Your task: The answer should contain all of the records below, each one copied word for word.

Input for this task:

________________________

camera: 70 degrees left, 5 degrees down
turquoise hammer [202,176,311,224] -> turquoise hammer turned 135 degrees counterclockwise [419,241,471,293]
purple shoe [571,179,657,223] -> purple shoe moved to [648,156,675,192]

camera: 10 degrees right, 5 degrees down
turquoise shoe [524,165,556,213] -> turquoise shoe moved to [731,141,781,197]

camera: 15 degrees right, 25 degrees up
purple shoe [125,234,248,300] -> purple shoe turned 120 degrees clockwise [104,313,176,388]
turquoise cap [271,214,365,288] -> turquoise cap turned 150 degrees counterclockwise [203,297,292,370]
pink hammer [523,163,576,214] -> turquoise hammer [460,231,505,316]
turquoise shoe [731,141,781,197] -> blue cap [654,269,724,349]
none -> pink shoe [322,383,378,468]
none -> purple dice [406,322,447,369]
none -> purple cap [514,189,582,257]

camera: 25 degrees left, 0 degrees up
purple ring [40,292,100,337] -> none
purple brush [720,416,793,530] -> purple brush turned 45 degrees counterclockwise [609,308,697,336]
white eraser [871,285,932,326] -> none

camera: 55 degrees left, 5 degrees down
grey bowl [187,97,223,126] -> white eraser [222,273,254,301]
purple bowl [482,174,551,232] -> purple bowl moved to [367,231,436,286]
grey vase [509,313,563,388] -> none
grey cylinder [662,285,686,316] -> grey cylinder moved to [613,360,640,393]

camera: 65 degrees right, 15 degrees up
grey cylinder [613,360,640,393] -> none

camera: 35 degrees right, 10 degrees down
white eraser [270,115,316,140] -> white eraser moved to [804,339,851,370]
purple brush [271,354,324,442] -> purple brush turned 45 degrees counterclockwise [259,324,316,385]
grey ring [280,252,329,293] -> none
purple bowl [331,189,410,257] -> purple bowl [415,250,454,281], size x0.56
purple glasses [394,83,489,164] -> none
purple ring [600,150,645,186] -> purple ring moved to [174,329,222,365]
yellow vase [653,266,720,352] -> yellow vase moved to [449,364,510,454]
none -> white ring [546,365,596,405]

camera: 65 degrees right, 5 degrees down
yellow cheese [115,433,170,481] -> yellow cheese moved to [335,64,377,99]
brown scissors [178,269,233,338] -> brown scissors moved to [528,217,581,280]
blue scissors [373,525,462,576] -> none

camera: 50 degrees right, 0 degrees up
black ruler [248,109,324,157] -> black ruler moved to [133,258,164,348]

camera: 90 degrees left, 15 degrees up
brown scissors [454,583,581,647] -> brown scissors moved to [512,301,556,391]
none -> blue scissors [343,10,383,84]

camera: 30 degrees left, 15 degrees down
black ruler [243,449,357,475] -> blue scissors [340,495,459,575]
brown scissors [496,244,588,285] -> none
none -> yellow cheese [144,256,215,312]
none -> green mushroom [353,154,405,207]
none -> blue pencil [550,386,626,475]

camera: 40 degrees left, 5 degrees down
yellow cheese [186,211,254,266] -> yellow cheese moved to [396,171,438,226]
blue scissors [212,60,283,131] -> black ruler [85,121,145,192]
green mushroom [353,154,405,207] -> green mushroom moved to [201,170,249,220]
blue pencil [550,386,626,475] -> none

________________________

Response to this task:
camera: 70 degrees left, 5 degrees down
turquoise hammer [202,176,311,224] -> turquoise hammer turned 135 degrees counterclockwise [419,241,471,293]
purple shoe [571,179,657,223] -> purple shoe moved to [648,156,675,192]

camera: 10 degrees right, 5 degrees down
turquoise shoe [524,165,556,213] -> turquoise shoe moved to [731,141,781,197]

camera: 15 degrees right, 25 degrees up
purple shoe [125,234,248,300] -> purple shoe turned 120 degrees clockwise [104,313,176,388]
turquoise cap [271,214,365,288] -> turquoise cap turned 150 degrees counterclockwise [203,297,292,370]
pink hammer [523,163,576,214] -> turquoise hammer [460,231,505,316]
turquoise shoe [731,141,781,197] -> blue cap [654,269,724,349]
none -> pink shoe [322,383,378,468]
none -> purple dice [406,322,447,369]
none -> purple cap [514,189,582,257]

camera: 25 degrees left, 0 degrees up
purple ring [40,292,100,337] -> none
purple brush [720,416,793,530] -> purple brush turned 45 degrees counterclockwise [609,308,697,336]
white eraser [871,285,932,326] -> none

camera: 55 degrees left, 5 degrees down
grey bowl [187,97,223,126] -> white eraser [222,273,254,301]
purple bowl [482,174,551,232] -> purple bowl moved to [367,231,436,286]
grey vase [509,313,563,388] -> none
grey cylinder [662,285,686,316] -> grey cylinder moved to [613,360,640,393]

camera: 65 degrees right, 15 degrees up
grey cylinder [613,360,640,393] -> none

camera: 35 degrees right, 10 degrees down
white eraser [270,115,316,140] -> white eraser moved to [804,339,851,370]
purple brush [271,354,324,442] -> purple brush turned 45 degrees counterclockwise [259,324,316,385]
grey ring [280,252,329,293] -> none
purple bowl [331,189,410,257] -> purple bowl [415,250,454,281], size x0.56
purple glasses [394,83,489,164] -> none
purple ring [600,150,645,186] -> purple ring moved to [174,329,222,365]
yellow vase [653,266,720,352] -> yellow vase moved to [449,364,510,454]
none -> white ring [546,365,596,405]

camera: 65 degrees right, 5 degrees down
yellow cheese [115,433,170,481] -> yellow cheese moved to [335,64,377,99]
brown scissors [178,269,233,338] -> brown scissors moved to [528,217,581,280]
blue scissors [373,525,462,576] -> none

camera: 50 degrees right, 0 degrees up
black ruler [248,109,324,157] -> black ruler moved to [133,258,164,348]

camera: 90 degrees left, 15 degrees up
brown scissors [454,583,581,647] -> brown scissors moved to [512,301,556,391]
none -> blue scissors [343,10,383,84]

camera: 30 degrees left, 15 degrees down
black ruler [243,449,357,475] -> blue scissors [340,495,459,575]
brown scissors [496,244,588,285] -> none
none -> yellow cheese [144,256,215,312]
none -> green mushroom [353,154,405,207]
none -> blue pencil [550,386,626,475]

camera: 40 degrees left, 5 degrees down
yellow cheese [186,211,254,266] -> yellow cheese moved to [396,171,438,226]
blue scissors [212,60,283,131] -> black ruler [85,121,145,192]
green mushroom [353,154,405,207] -> green mushroom moved to [201,170,249,220]
blue pencil [550,386,626,475] -> none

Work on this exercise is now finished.